Copy out each of the records below line by line, word for word, with no changes.
═══ DATA SECTION ═══
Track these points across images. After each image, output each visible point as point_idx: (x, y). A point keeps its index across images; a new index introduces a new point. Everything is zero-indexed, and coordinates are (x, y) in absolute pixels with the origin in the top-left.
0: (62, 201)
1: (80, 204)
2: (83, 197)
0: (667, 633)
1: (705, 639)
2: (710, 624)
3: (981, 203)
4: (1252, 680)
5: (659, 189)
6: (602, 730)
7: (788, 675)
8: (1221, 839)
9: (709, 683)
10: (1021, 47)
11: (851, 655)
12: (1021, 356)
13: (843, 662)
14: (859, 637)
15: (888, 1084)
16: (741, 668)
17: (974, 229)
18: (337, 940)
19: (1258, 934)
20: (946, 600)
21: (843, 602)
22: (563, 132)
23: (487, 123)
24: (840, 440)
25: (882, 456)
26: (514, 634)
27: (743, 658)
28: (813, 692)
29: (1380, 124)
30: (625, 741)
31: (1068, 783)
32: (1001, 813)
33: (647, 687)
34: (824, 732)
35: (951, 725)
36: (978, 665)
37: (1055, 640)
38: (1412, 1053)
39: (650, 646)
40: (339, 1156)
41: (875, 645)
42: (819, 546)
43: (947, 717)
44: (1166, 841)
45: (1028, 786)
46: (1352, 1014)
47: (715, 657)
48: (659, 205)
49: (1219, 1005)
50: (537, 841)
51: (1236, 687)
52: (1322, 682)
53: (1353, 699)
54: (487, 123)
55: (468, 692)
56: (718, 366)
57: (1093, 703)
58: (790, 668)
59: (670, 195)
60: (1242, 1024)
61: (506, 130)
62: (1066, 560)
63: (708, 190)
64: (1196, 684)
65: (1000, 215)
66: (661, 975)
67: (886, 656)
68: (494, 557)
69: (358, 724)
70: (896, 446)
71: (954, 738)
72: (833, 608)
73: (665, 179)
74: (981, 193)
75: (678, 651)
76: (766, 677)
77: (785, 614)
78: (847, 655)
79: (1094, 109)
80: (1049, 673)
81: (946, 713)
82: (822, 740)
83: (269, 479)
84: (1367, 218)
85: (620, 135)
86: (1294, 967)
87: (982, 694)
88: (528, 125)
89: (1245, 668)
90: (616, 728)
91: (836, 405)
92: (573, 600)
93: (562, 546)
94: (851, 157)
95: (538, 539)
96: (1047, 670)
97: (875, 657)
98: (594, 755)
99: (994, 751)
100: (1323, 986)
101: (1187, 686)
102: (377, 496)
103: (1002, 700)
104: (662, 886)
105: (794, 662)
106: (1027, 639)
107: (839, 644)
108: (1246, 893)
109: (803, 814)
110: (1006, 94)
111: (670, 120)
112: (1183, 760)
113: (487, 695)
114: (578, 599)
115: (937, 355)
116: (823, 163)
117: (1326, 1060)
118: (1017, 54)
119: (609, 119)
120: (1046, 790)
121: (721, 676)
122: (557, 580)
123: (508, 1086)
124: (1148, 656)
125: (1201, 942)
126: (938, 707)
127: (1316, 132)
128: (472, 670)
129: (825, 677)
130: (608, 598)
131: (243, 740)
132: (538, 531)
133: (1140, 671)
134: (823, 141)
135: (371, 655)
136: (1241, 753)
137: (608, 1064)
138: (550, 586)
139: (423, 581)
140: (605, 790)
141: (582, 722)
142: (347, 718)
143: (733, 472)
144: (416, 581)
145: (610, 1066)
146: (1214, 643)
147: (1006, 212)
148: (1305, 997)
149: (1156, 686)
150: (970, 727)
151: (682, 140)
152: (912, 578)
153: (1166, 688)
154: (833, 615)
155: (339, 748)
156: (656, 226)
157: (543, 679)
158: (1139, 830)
═══
:: EXERCISE RESPONSE ::
Track these points across images. After each image, output each visible point as point_idx: (x, y). A point keeps its index across images; a new index introduces a new point. Everything is zero-indexed, and coordinates are (x, y) in absolute pixels with the origin in the top-left.
0: (62, 201)
1: (80, 204)
2: (83, 197)
0: (667, 633)
1: (705, 639)
2: (710, 624)
3: (981, 203)
4: (1252, 680)
5: (659, 189)
6: (602, 730)
7: (788, 675)
8: (1221, 839)
9: (709, 683)
10: (1021, 47)
11: (851, 655)
12: (1021, 356)
13: (843, 662)
14: (859, 637)
15: (888, 1084)
16: (741, 668)
17: (974, 229)
18: (337, 940)
19: (1258, 934)
20: (946, 600)
21: (843, 602)
22: (563, 132)
23: (487, 123)
24: (840, 440)
25: (882, 456)
26: (514, 634)
27: (743, 658)
28: (813, 692)
29: (1380, 124)
30: (625, 741)
31: (1068, 783)
32: (1001, 813)
33: (647, 687)
34: (824, 732)
35: (951, 725)
36: (978, 665)
37: (1055, 640)
38: (1412, 1053)
39: (650, 646)
40: (339, 1156)
41: (875, 645)
42: (819, 546)
43: (947, 717)
44: (1166, 841)
45: (1028, 786)
46: (1352, 1014)
47: (715, 657)
48: (659, 205)
49: (1219, 1005)
50: (537, 841)
51: (1236, 687)
52: (1322, 682)
53: (1353, 699)
54: (487, 123)
55: (468, 692)
56: (718, 366)
57: (1093, 703)
58: (790, 668)
59: (670, 195)
60: (1242, 1024)
61: (506, 130)
62: (1066, 560)
63: (708, 190)
64: (1196, 684)
65: (1000, 215)
66: (661, 975)
67: (886, 656)
68: (494, 557)
69: (358, 724)
70: (896, 446)
71: (954, 738)
72: (833, 608)
73: (665, 179)
74: (981, 193)
75: (678, 651)
76: (766, 677)
77: (785, 614)
78: (847, 655)
79: (1094, 109)
80: (1049, 673)
81: (946, 713)
82: (822, 740)
83: (269, 479)
84: (1367, 218)
85: (620, 135)
86: (1294, 967)
87: (982, 694)
88: (528, 125)
89: (1245, 668)
90: (616, 728)
91: (836, 405)
92: (573, 600)
93: (562, 546)
94: (851, 157)
95: (538, 539)
96: (1047, 670)
97: (875, 657)
98: (594, 755)
99: (994, 751)
100: (1323, 986)
101: (1187, 686)
102: (377, 496)
103: (1002, 700)
104: (662, 886)
105: (794, 662)
106: (1027, 639)
107: (839, 644)
108: (1246, 893)
109: (803, 814)
110: (1006, 94)
111: (670, 120)
112: (1183, 760)
113: (487, 695)
114: (578, 599)
115: (937, 355)
116: (823, 163)
117: (1326, 1060)
118: (1017, 54)
119: (609, 119)
120: (1046, 790)
121: (721, 676)
122: (557, 580)
123: (508, 1086)
124: (1148, 656)
125: (1201, 942)
126: (938, 707)
127: (1316, 132)
128: (472, 670)
129: (825, 677)
130: (608, 598)
131: (243, 740)
132: (538, 531)
133: (1140, 671)
134: (823, 141)
135: (371, 655)
136: (1241, 753)
137: (608, 1064)
138: (550, 586)
139: (423, 581)
140: (605, 790)
141: (582, 722)
142: (347, 718)
143: (733, 472)
144: (416, 581)
145: (610, 1066)
146: (1214, 643)
147: (1006, 212)
148: (1305, 997)
149: (1156, 686)
150: (970, 727)
151: (682, 140)
152: (912, 578)
153: (1166, 688)
154: (833, 615)
155: (339, 748)
156: (656, 226)
157: (543, 679)
158: (1139, 830)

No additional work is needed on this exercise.